** begin **

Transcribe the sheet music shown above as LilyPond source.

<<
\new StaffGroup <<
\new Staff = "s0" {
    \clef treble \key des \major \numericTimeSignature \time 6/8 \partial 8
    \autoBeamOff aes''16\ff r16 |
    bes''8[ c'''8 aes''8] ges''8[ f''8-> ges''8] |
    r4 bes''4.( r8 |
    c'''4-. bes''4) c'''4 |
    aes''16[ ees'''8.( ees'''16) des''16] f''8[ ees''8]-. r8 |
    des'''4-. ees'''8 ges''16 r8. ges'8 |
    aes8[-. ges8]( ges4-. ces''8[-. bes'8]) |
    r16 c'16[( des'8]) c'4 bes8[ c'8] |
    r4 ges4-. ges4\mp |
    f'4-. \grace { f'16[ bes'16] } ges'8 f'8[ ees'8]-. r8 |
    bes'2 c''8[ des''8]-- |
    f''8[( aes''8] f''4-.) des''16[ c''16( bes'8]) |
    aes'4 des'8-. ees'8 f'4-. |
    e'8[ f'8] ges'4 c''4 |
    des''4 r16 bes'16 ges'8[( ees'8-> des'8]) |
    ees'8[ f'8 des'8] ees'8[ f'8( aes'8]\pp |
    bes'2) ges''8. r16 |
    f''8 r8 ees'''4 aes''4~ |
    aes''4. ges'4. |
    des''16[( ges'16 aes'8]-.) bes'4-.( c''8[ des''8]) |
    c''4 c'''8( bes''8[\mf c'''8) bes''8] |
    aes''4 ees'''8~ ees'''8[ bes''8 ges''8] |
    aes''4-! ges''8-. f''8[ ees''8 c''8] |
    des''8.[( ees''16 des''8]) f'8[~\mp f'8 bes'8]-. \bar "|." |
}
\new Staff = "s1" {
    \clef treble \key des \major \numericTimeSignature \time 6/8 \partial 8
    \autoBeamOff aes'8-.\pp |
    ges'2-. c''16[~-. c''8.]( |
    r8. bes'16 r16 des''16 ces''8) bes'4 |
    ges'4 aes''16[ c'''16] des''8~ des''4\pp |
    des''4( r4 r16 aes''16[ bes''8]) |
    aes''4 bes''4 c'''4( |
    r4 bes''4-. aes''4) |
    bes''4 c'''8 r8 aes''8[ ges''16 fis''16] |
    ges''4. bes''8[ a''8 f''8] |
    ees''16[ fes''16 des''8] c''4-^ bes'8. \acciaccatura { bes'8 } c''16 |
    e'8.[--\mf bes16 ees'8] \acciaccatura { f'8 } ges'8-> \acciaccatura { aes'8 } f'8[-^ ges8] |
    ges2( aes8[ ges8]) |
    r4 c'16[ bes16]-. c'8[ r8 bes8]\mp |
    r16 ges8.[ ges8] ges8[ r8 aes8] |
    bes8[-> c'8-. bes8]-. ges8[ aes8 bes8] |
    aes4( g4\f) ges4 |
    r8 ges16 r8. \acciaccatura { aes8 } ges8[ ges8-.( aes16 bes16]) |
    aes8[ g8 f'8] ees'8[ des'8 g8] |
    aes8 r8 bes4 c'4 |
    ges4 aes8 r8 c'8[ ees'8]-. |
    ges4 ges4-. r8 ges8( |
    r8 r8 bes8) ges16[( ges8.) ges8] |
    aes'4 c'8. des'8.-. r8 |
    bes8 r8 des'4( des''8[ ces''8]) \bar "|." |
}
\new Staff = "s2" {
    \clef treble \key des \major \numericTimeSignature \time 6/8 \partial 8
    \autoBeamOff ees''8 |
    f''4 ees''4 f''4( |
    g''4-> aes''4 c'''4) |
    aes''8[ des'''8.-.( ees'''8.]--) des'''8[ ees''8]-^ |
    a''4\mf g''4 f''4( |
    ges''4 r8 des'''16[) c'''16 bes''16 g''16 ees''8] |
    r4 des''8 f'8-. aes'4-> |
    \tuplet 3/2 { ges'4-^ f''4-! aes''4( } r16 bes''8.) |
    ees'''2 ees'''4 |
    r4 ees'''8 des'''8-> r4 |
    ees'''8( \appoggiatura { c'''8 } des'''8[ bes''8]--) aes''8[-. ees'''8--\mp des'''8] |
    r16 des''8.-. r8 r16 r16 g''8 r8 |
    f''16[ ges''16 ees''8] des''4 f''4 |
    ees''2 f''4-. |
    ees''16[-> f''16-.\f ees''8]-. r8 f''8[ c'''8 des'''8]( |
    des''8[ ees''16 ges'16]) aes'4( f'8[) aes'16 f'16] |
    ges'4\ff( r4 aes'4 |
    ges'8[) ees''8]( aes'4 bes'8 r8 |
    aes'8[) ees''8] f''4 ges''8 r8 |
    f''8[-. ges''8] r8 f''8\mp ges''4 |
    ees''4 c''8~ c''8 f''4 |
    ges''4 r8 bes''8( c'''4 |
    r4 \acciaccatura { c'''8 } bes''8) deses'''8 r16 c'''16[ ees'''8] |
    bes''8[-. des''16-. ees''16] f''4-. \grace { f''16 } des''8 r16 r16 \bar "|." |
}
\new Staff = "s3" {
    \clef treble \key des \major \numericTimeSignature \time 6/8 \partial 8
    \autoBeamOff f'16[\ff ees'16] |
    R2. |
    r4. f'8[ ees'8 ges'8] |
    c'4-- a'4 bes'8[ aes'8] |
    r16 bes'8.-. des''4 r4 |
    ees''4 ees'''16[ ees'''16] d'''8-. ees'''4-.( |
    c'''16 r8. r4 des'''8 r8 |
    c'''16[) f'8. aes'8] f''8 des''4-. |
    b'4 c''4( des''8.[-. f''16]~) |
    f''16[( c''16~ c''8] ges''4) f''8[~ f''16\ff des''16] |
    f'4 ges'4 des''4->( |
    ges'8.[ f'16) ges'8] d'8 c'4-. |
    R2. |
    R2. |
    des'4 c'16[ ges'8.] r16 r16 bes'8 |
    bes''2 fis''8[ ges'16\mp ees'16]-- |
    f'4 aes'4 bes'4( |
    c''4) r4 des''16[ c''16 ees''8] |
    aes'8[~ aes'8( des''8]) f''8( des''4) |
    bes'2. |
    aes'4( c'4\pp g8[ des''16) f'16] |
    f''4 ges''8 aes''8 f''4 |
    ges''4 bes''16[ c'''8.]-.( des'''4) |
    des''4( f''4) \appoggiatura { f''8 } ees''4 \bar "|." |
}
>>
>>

** end **

### WHAT IS EXPECTED
Which lines in the data above contain the string "grace"? List each of those lines in full, and treat case as significant.

### RESULT OF THE TASK
    f'4-. \grace { f'16[ bes'16] } ges'8 f'8[ ees'8]-. r8 |
    bes''8[-. des''16-. ees''16] f''4-. \grace { f''16 } des''8 r16 r16 \bar "|." |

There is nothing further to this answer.